Input data section start

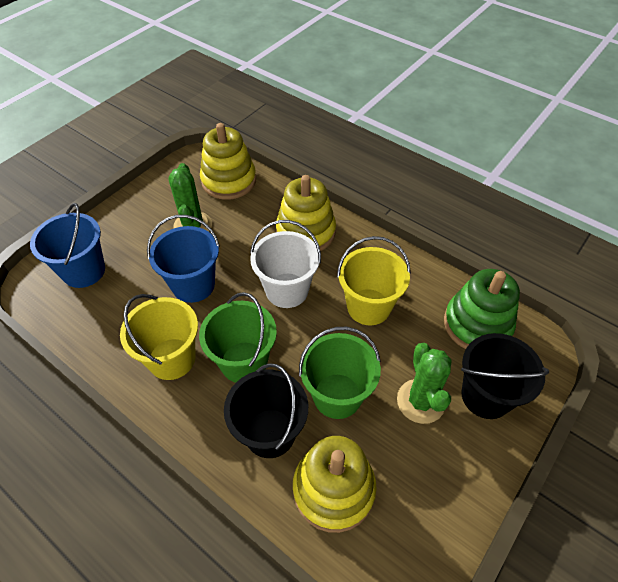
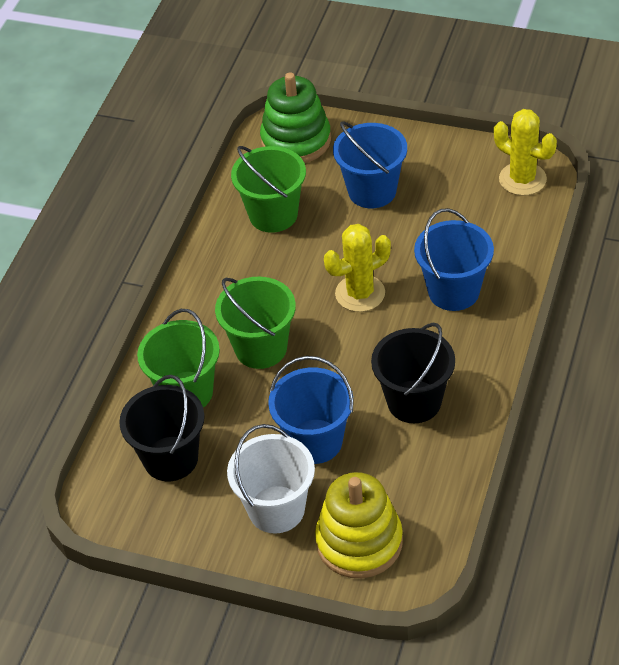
blue bucket: 2 -> 3
green bucket: 2 -> 3
green cactus: 2 -> 0
yellow bucket: 2 -> 0
yellow cactus: 0 -> 2
yellow stacking toy: 3 -> 1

Input data section end

All of the material above is to be retyped exactly, with no pictures included.

* **Reply to the exercise**:
blue bucket: 2 -> 3
green bucket: 2 -> 3
green cactus: 2 -> 0
yellow bucket: 2 -> 0
yellow cactus: 0 -> 2
yellow stacking toy: 3 -> 1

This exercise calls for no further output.